#### Problem to solve
Nothing but the records themselves, exactly as written, should appear in the reply; leave out the pictures.

#### Given entries
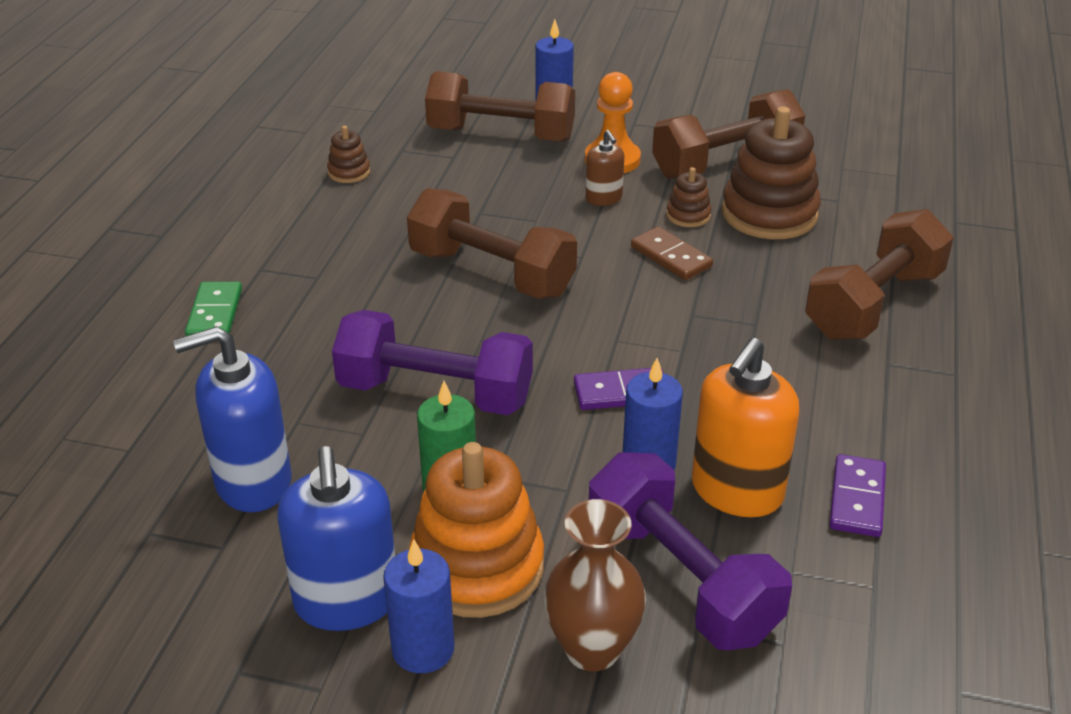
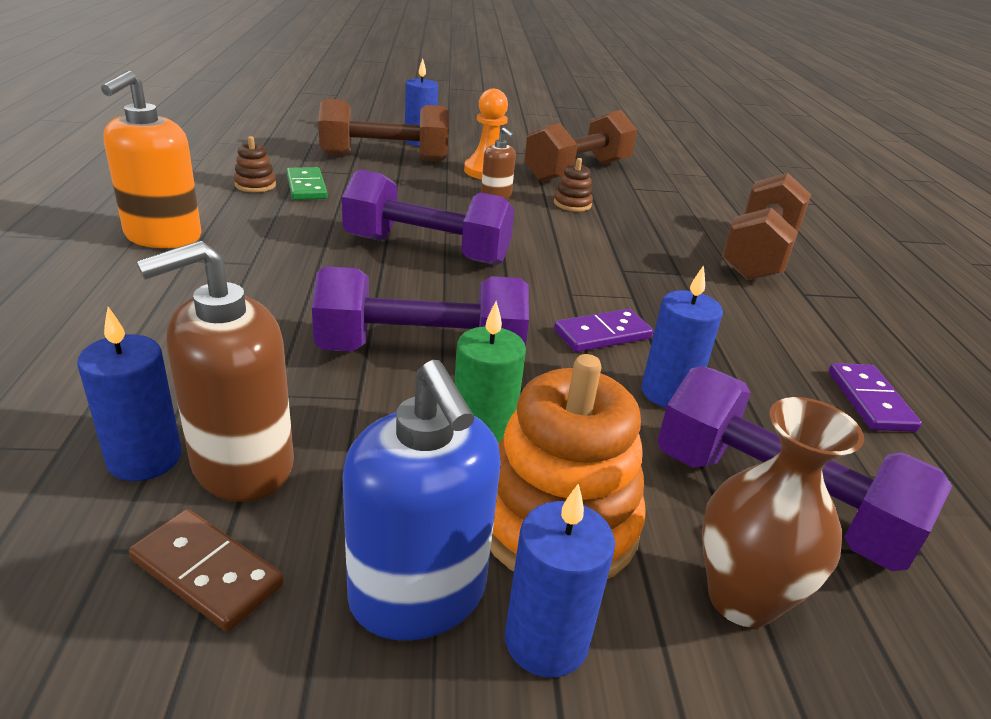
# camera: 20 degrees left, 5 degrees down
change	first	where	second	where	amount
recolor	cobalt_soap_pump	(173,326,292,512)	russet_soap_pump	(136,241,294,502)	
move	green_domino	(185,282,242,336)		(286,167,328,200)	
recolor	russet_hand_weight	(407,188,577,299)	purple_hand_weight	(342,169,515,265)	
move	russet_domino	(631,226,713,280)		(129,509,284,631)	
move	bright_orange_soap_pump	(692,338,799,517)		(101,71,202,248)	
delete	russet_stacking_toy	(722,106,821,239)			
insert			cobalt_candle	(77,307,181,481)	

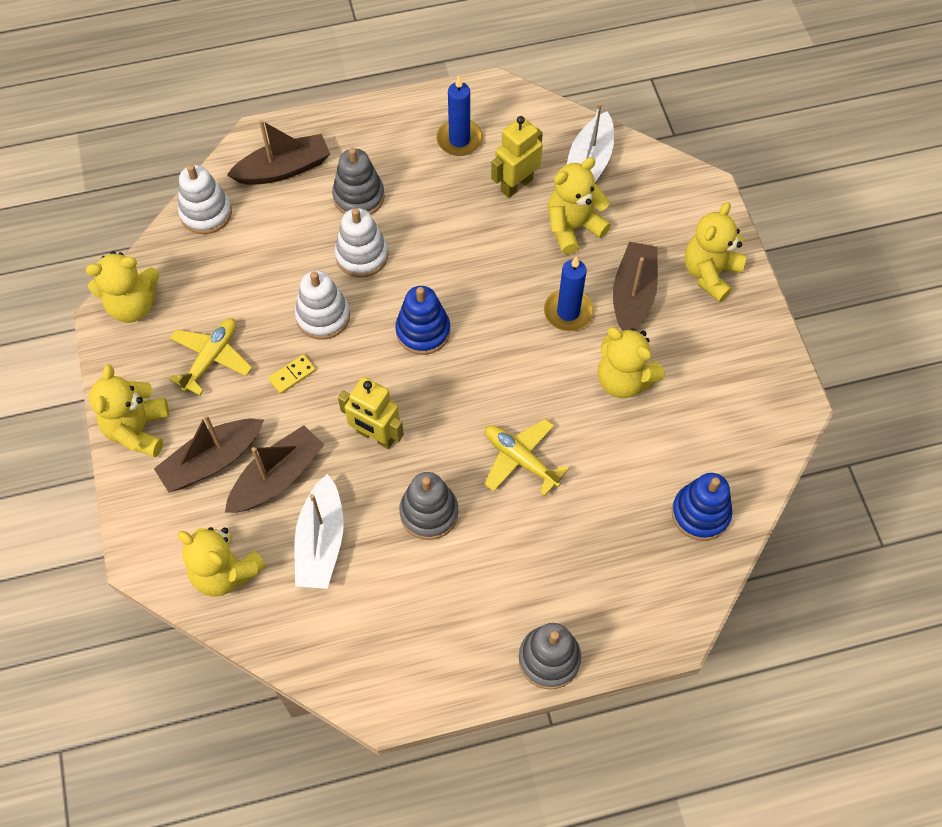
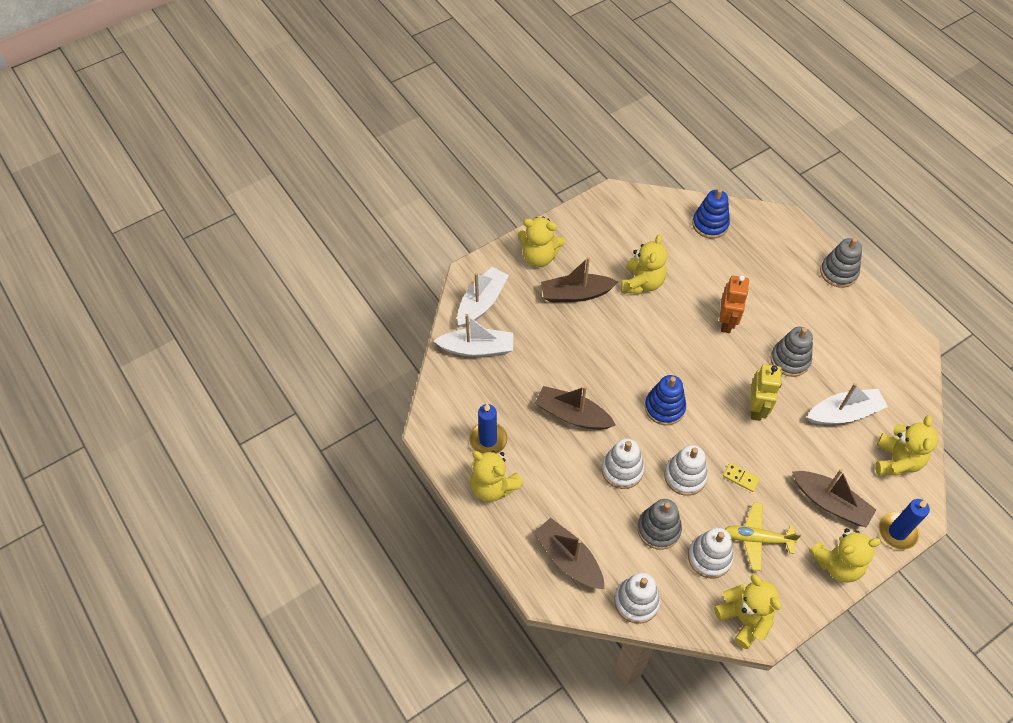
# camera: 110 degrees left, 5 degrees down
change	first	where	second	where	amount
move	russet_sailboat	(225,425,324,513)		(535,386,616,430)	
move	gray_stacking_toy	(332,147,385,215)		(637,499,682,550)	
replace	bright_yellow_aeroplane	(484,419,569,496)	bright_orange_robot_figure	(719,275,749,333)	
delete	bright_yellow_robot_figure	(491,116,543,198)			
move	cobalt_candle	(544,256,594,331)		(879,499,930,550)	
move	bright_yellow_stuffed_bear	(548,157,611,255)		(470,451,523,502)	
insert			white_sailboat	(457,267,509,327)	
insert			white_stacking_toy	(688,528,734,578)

#### Worked solution
# camera: 20 degrees left, 5 degrees down
change	first	where	second	where	amount
recolor	cobalt_soap_pump	(173,326,292,512)	russet_soap_pump	(136,241,294,502)	
move	green_domino	(185,282,242,336)		(286,167,328,200)	
recolor	russet_hand_weight	(407,188,577,299)	purple_hand_weight	(342,169,515,265)	
move	russet_domino	(631,226,713,280)		(129,509,284,631)	
move	bright_orange_soap_pump	(692,338,799,517)		(101,71,202,248)	
delete	russet_stacking_toy	(722,106,821,239)			
insert			cobalt_candle	(77,307,181,481)	

# camera: 110 degrees left, 5 degrees down
change	first	where	second	where	amount
move	russet_sailboat	(225,425,324,513)		(535,386,616,430)	
move	gray_stacking_toy	(332,147,385,215)		(637,499,682,550)	
replace	bright_yellow_aeroplane	(484,419,569,496)	bright_orange_robot_figure	(719,275,749,333)	
delete	bright_yellow_robot_figure	(491,116,543,198)			
move	cobalt_candle	(544,256,594,331)		(879,499,930,550)	
move	bright_yellow_stuffed_bear	(548,157,611,255)		(470,451,523,502)	
insert			white_sailboat	(457,267,509,327)	
insert			white_stacking_toy	(688,528,734,578)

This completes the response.